**WORK INSTRUCTIONS**
Return all the entries below exactly, except for the images they hold.

▽

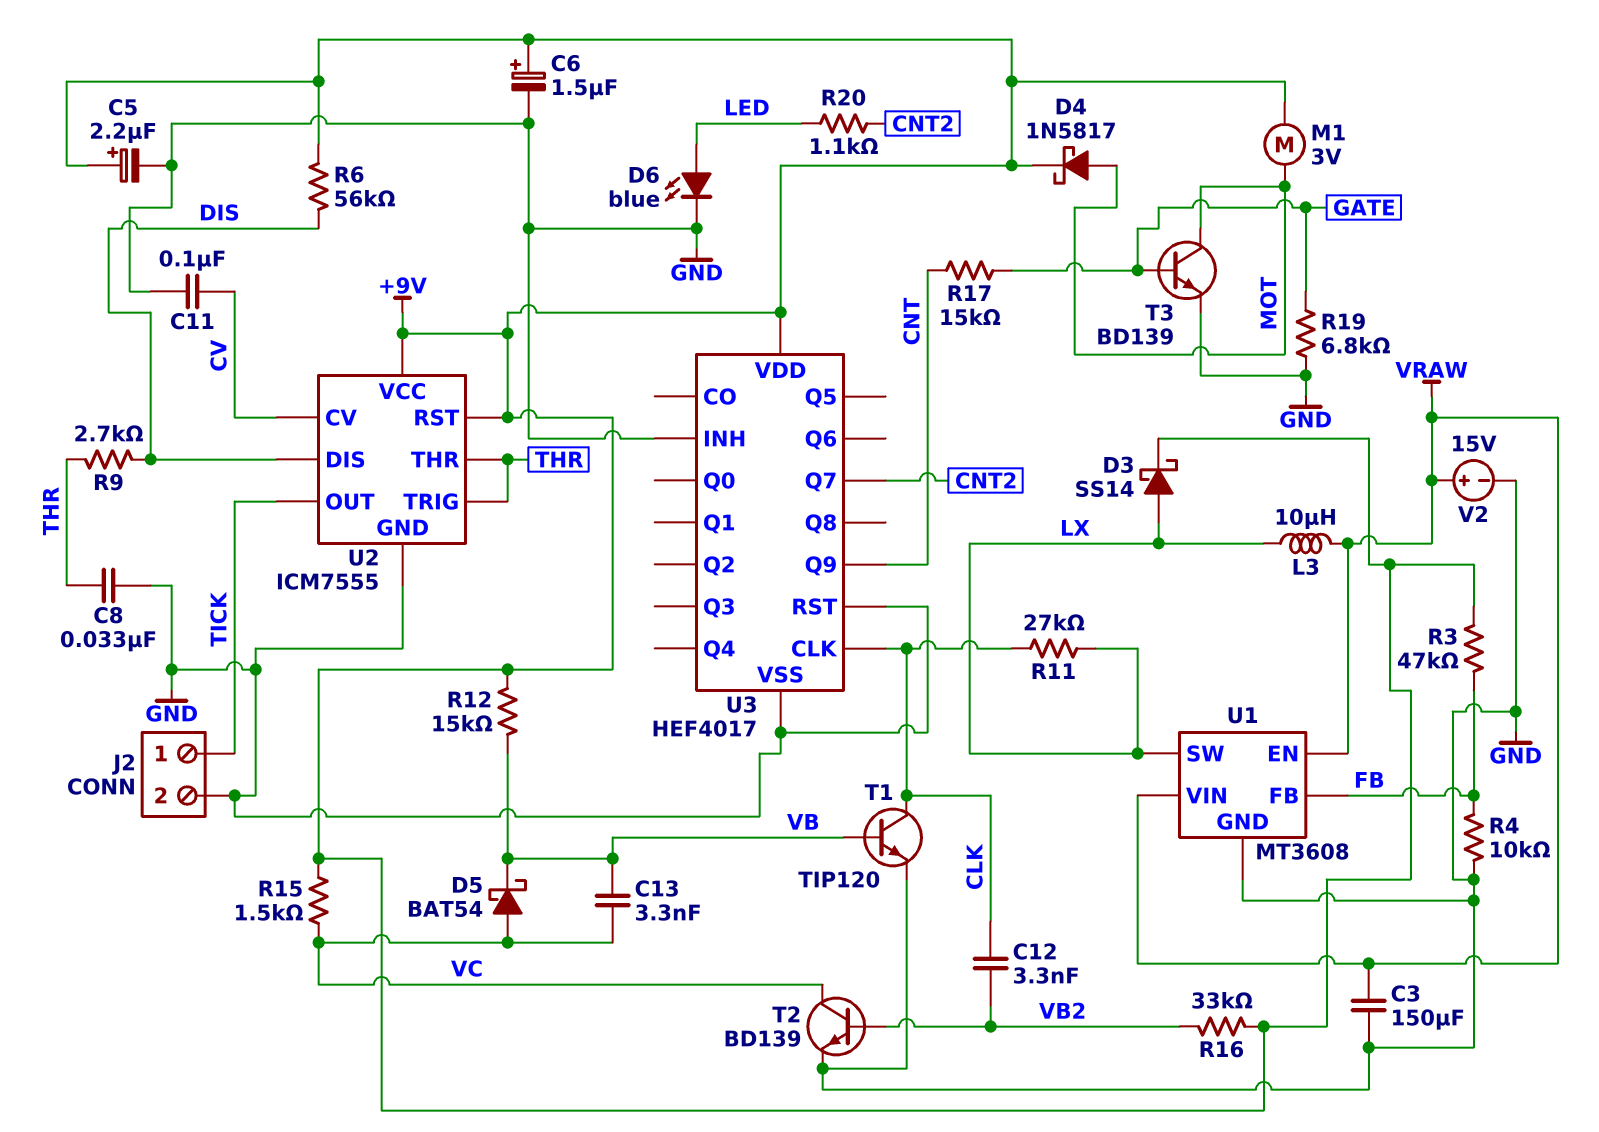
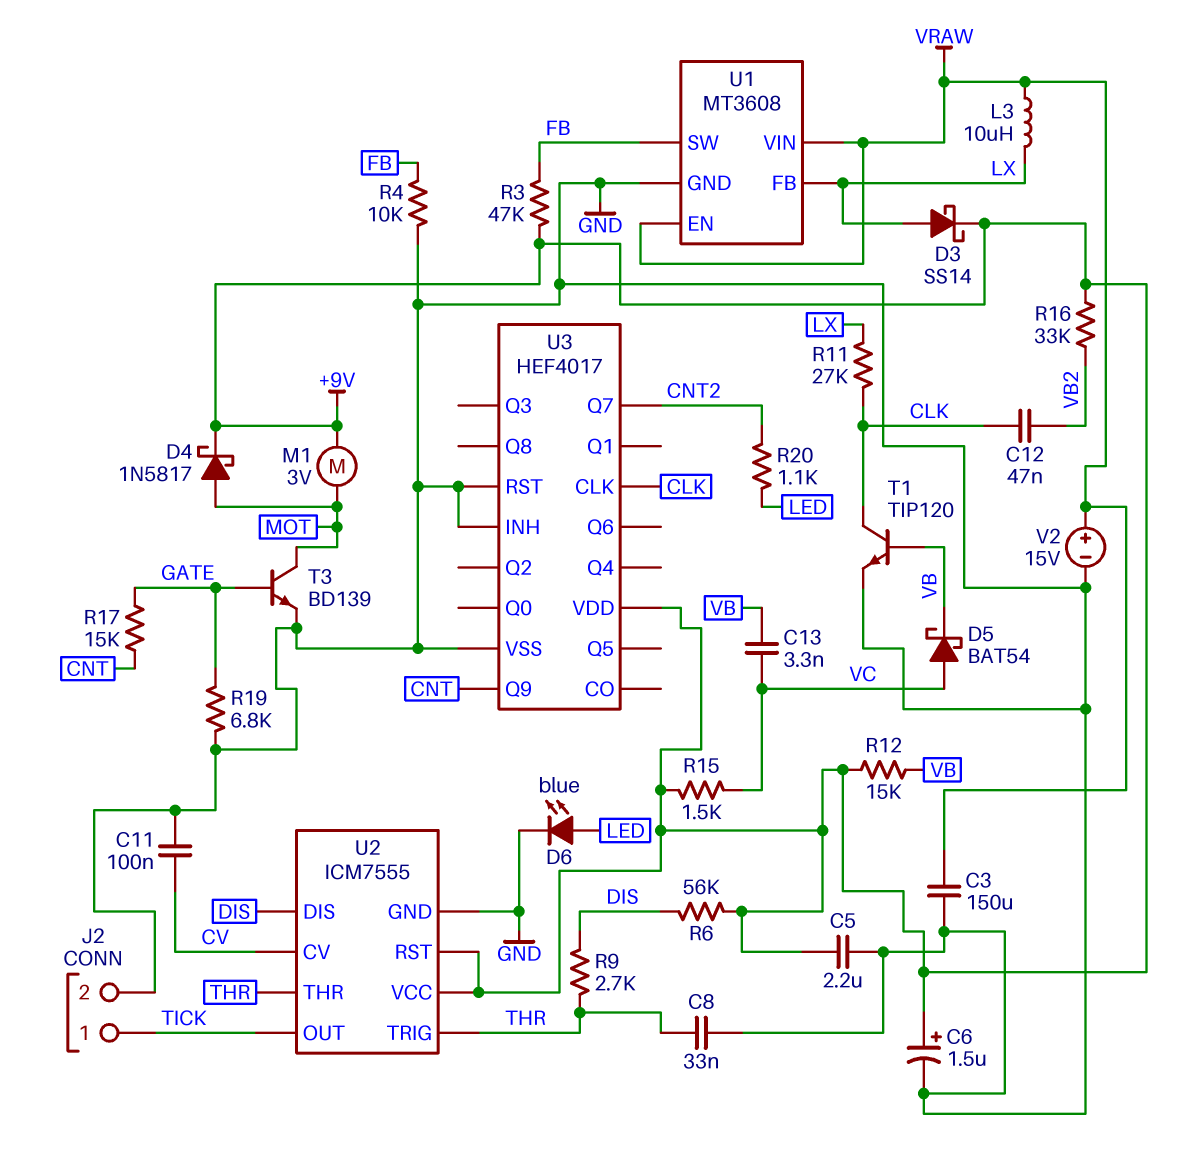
C5: 2.2uF (plus +9V, minus GND) -> 2.2uF (+9V, GND)
C12: 3.3nF (CLK, VB2) -> 47nF (CLK, VB2)
T2: NPN BD139 (B VB2, C VC, E GND) -> none
U1 pin FB: FB -> LX
U1 pin SW: LX -> FB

△

**EXERCISE RESULT**
C5: 2.2uF (plus +9V, minus GND) -> 2.2uF (+9V, GND)
C12: 3.3nF (CLK, VB2) -> 47nF (CLK, VB2)
T2: NPN BD139 (B VB2, C VC, E GND) -> none
U1 pin FB: FB -> LX
U1 pin SW: LX -> FB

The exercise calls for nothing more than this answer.